**EXERCISE INSTRUCTIONS**
What is needed is an exact copy of every entry below.

**GIVEN RECORDS**
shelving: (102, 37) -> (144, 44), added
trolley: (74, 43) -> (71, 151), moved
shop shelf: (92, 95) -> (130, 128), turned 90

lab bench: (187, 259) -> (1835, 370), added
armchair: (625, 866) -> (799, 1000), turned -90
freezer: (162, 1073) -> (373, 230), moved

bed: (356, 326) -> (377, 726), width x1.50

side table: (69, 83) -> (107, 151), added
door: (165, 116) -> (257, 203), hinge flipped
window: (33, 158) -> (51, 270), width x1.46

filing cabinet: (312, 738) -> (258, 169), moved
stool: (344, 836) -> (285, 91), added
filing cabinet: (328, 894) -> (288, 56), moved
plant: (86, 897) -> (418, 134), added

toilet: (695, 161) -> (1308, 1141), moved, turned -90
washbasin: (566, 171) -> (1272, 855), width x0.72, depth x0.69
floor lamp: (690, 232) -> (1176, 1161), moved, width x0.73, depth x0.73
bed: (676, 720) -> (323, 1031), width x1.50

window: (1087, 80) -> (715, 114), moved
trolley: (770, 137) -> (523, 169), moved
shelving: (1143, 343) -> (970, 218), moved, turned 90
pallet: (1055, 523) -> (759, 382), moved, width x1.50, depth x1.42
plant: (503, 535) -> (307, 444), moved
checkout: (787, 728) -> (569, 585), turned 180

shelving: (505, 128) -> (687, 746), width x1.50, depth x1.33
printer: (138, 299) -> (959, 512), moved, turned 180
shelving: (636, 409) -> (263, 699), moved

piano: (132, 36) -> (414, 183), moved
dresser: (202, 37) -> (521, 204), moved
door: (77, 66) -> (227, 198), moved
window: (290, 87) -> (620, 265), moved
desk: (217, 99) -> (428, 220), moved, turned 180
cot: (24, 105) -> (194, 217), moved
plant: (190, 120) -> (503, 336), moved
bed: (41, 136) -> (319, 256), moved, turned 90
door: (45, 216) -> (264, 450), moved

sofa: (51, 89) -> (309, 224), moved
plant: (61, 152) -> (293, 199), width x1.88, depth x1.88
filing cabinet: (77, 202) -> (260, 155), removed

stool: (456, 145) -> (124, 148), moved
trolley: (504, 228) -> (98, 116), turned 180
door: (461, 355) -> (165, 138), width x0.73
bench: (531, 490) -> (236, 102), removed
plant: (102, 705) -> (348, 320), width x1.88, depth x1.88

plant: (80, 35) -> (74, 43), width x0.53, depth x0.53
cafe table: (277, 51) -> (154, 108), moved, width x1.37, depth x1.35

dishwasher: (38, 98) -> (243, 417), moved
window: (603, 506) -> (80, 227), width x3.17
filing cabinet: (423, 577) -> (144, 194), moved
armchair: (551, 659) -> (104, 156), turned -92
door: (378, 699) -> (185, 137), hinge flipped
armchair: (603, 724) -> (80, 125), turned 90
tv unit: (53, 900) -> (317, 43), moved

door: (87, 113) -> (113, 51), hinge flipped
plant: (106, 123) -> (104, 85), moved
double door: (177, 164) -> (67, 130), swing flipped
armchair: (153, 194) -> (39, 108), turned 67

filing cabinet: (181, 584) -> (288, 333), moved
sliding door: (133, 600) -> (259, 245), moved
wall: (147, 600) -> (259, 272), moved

**EXERCISE RESPONSE**
shelving: (102, 37) -> (144, 44), added
trolley: (74, 43) -> (71, 151), moved
shop shelf: (92, 95) -> (130, 128), turned 90

lab bench: (187, 259) -> (1835, 370), added
armchair: (625, 866) -> (799, 1000), turned -90
freezer: (162, 1073) -> (373, 230), moved

bed: (356, 326) -> (377, 726), width x1.50

side table: (69, 83) -> (107, 151), added
door: (165, 116) -> (257, 203), hinge flipped
window: (33, 158) -> (51, 270), width x1.46

filing cabinet: (312, 738) -> (258, 169), moved
stool: (344, 836) -> (285, 91), added
filing cabinet: (328, 894) -> (288, 56), moved
plant: (86, 897) -> (418, 134), added

toilet: (695, 161) -> (1308, 1141), moved, turned -90
washbasin: (566, 171) -> (1272, 855), width x0.72, depth x0.69
floor lamp: (690, 232) -> (1176, 1161), moved, width x0.73, depth x0.73
bed: (676, 720) -> (323, 1031), width x1.50

window: (1087, 80) -> (715, 114), moved
trolley: (770, 137) -> (523, 169), moved
shelving: (1143, 343) -> (970, 218), moved, turned 90
pallet: (1055, 523) -> (759, 382), moved, width x1.50, depth x1.42
plant: (503, 535) -> (307, 444), moved
checkout: (787, 728) -> (569, 585), turned 180

shelving: (505, 128) -> (687, 746), width x1.50, depth x1.33
printer: (138, 299) -> (959, 512), moved, turned 180
shelving: (636, 409) -> (263, 699), moved

piano: (132, 36) -> (414, 183), moved
dresser: (202, 37) -> (521, 204), moved
door: (77, 66) -> (227, 198), moved
window: (290, 87) -> (620, 265), moved
desk: (217, 99) -> (428, 220), moved, turned 180
cot: (24, 105) -> (194, 217), moved
plant: (190, 120) -> (503, 336), moved
bed: (41, 136) -> (319, 256), moved, turned 90
door: (45, 216) -> (264, 450), moved

sofa: (51, 89) -> (309, 224), moved
plant: (61, 152) -> (293, 199), width x1.88, depth x1.88
filing cabinet: (77, 202) -> (260, 155), removed

stool: (456, 145) -> (124, 148), moved
trolley: (504, 228) -> (98, 116), turned 180
door: (461, 355) -> (165, 138), width x0.73
bench: (531, 490) -> (236, 102), removed
plant: (102, 705) -> (348, 320), width x1.88, depth x1.88

plant: (80, 35) -> (74, 43), width x0.53, depth x0.53
cafe table: (277, 51) -> (154, 108), moved, width x1.37, depth x1.35

dishwasher: (38, 98) -> (243, 417), moved
window: (603, 506) -> (80, 227), width x3.17
filing cabinet: (423, 577) -> (144, 194), moved
armchair: (551, 659) -> (104, 156), turned -92
door: (378, 699) -> (185, 137), hinge flipped
armchair: (603, 724) -> (80, 125), turned 90
tv unit: (53, 900) -> (317, 43), moved

door: (87, 113) -> (113, 51), hinge flipped
plant: (106, 123) -> (104, 85), moved
double door: (177, 164) -> (67, 130), swing flipped
armchair: (153, 194) -> (39, 108), turned 67

filing cabinet: (181, 584) -> (288, 333), moved
sliding door: (133, 600) -> (259, 245), moved
wall: (147, 600) -> (259, 272), moved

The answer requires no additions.